--- Your objective ---
Given the entries that follow, write out exactly the lines starting at the one containing "(475, 479) = (527, 461): black" and ending at the one containing "(824, 395) = (447, 233): brown", both ends included, and only those.

--- Extracted entries ---

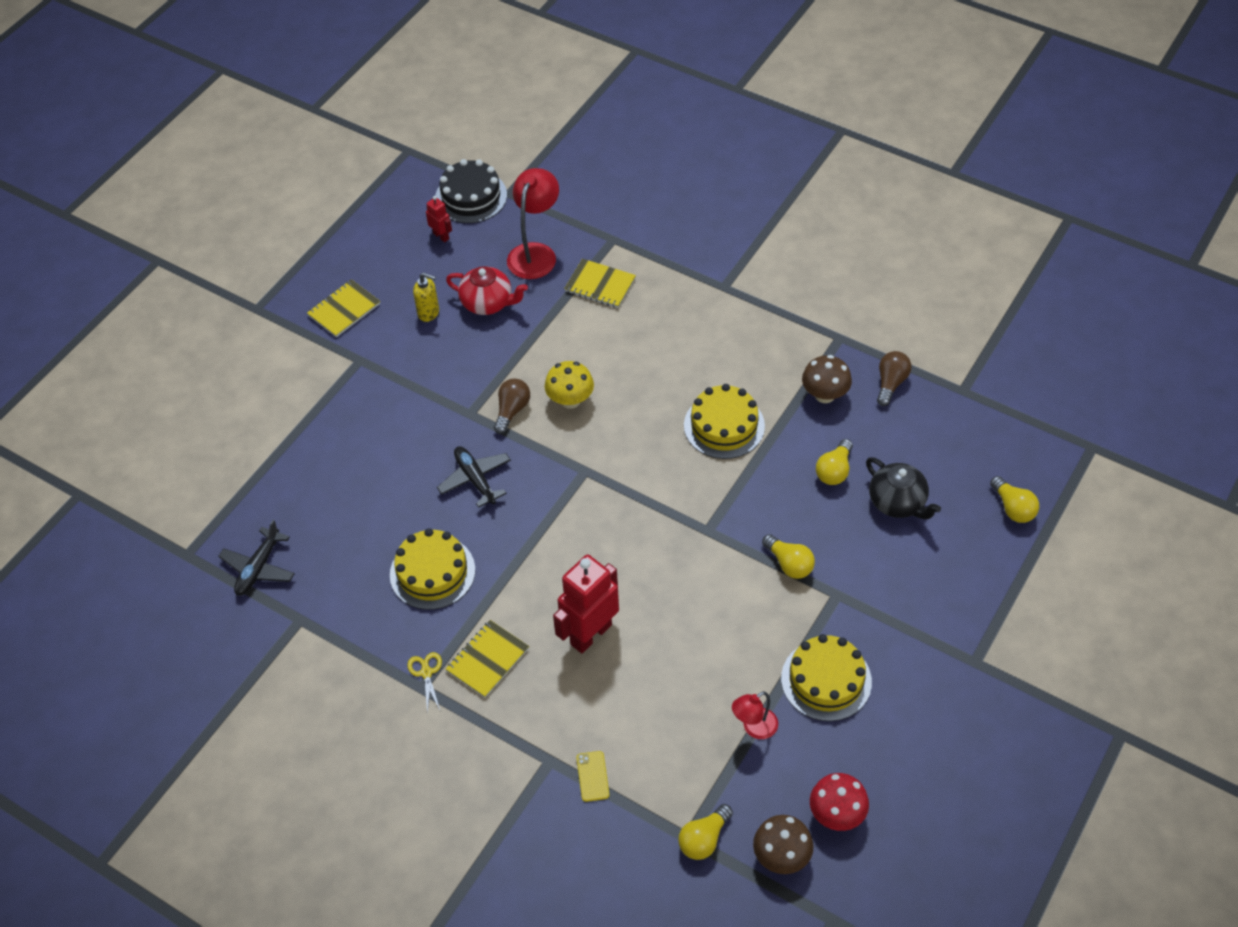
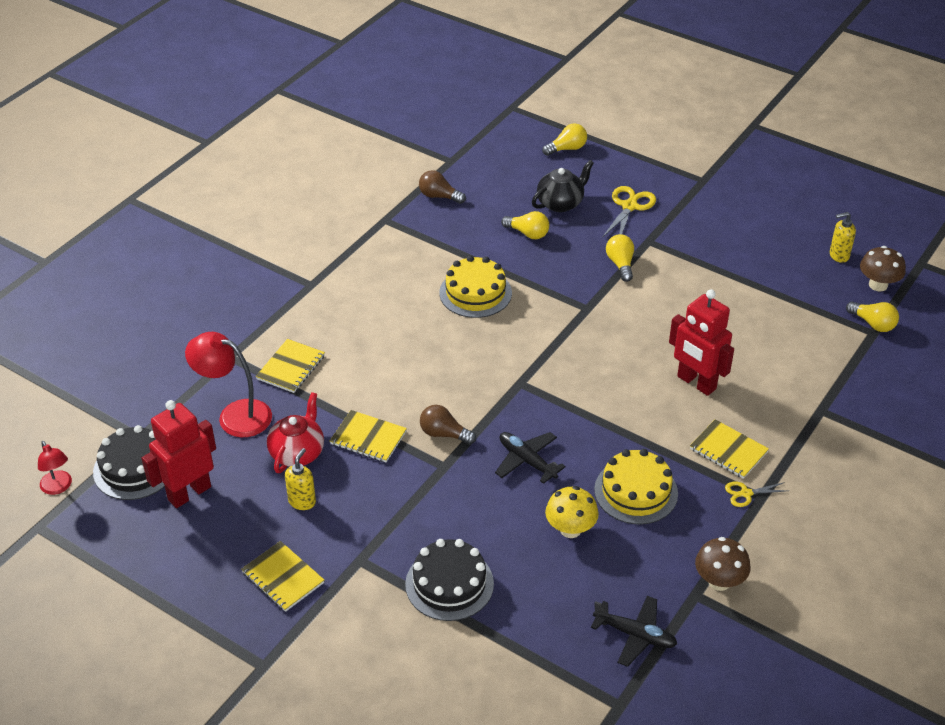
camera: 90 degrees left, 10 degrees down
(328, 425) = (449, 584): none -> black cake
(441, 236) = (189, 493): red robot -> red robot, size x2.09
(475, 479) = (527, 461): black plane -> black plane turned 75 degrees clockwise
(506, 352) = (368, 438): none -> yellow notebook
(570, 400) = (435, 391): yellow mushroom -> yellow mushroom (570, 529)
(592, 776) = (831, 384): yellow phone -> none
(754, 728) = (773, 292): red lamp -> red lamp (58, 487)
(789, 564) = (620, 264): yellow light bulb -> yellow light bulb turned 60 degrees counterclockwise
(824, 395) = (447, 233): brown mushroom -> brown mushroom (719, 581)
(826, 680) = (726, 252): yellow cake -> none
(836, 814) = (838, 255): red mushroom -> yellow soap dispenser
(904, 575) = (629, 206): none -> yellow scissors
==
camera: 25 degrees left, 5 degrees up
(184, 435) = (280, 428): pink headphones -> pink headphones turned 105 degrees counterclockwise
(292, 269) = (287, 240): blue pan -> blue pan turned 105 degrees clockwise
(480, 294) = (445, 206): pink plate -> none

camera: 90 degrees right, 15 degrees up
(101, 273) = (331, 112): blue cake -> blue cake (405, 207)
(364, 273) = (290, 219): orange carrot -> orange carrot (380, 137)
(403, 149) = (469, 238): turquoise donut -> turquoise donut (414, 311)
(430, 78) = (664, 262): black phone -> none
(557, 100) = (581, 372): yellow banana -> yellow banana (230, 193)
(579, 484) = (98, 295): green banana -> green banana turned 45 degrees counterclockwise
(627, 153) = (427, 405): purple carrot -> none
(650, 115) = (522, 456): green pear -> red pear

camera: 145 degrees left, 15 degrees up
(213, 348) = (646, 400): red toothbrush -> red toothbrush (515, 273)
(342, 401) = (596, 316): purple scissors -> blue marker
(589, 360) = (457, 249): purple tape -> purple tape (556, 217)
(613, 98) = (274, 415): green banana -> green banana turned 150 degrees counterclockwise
--
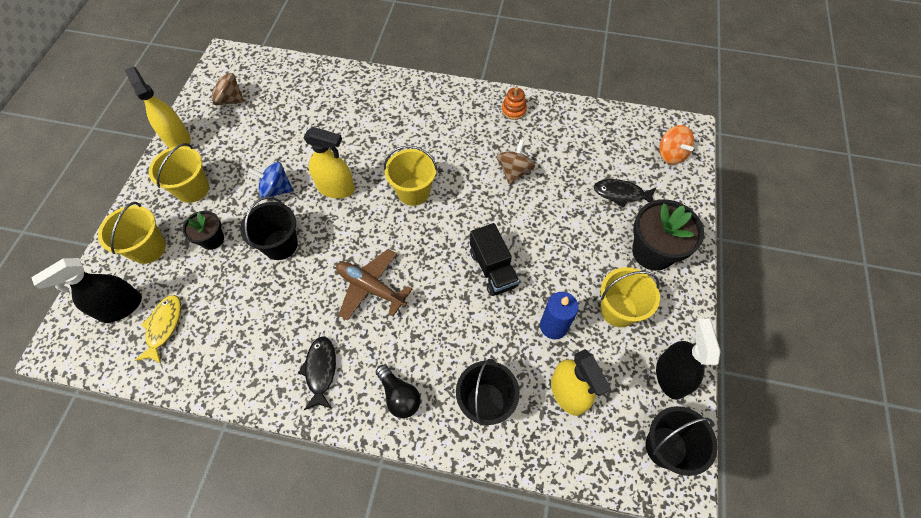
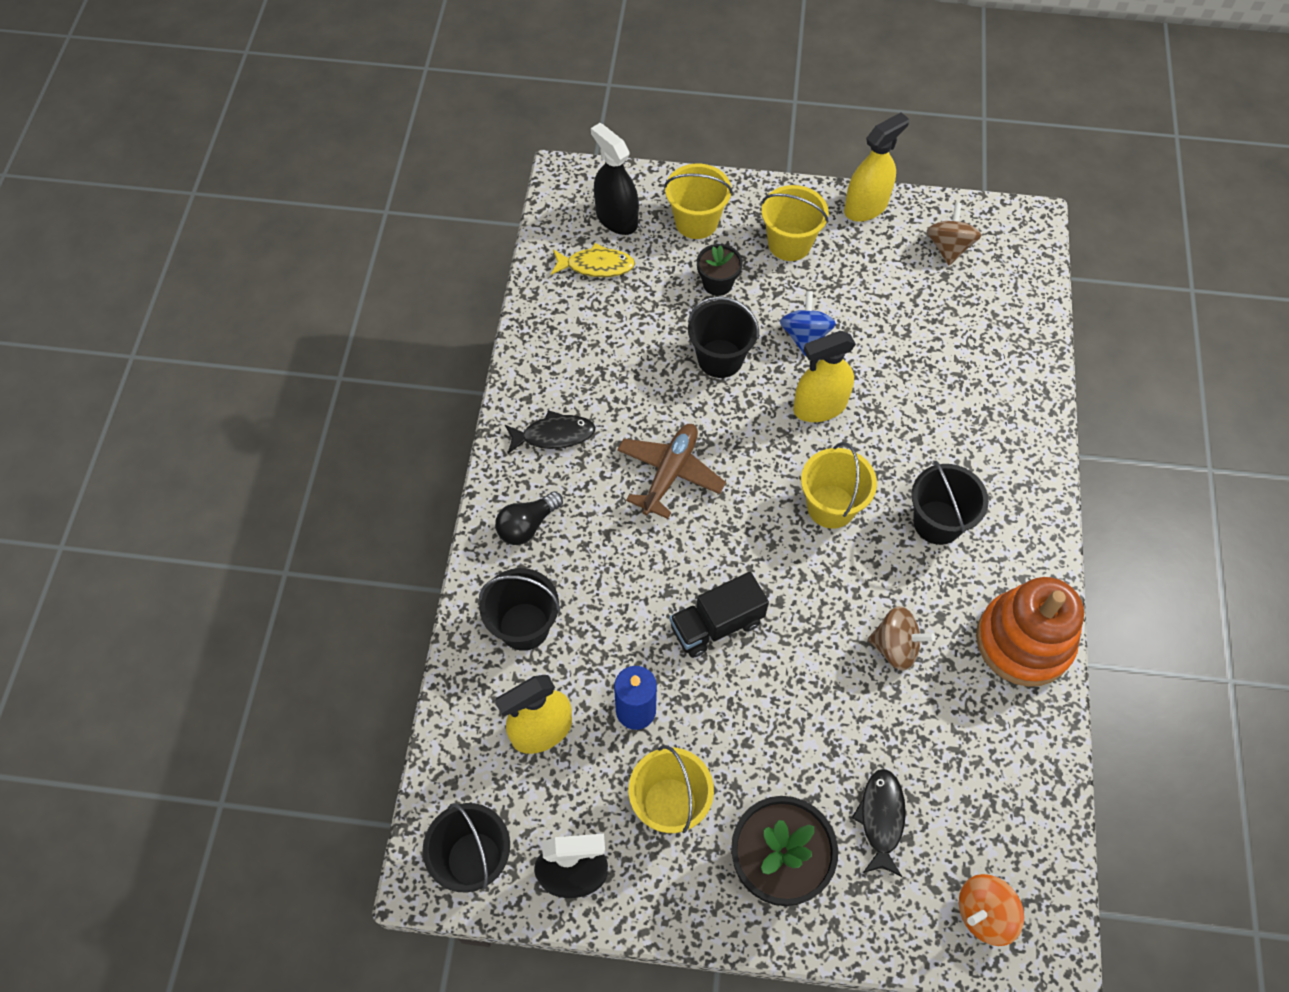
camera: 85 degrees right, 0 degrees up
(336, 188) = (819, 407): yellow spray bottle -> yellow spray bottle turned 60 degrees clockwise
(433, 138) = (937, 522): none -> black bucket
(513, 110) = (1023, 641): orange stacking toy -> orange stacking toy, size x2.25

--- Answer to this problem ---
(475, 479) = (527, 461): black plane -> black plane turned 75 degrees clockwise
(506, 352) = (368, 438): none -> yellow notebook
(570, 400) = (435, 391): yellow mushroom -> yellow mushroom (570, 529)
(592, 776) = (831, 384): yellow phone -> none
(754, 728) = (773, 292): red lamp -> red lamp (58, 487)
(789, 564) = (620, 264): yellow light bulb -> yellow light bulb turned 60 degrees counterclockwise
(824, 395) = (447, 233): brown mushroom -> brown mushroom (719, 581)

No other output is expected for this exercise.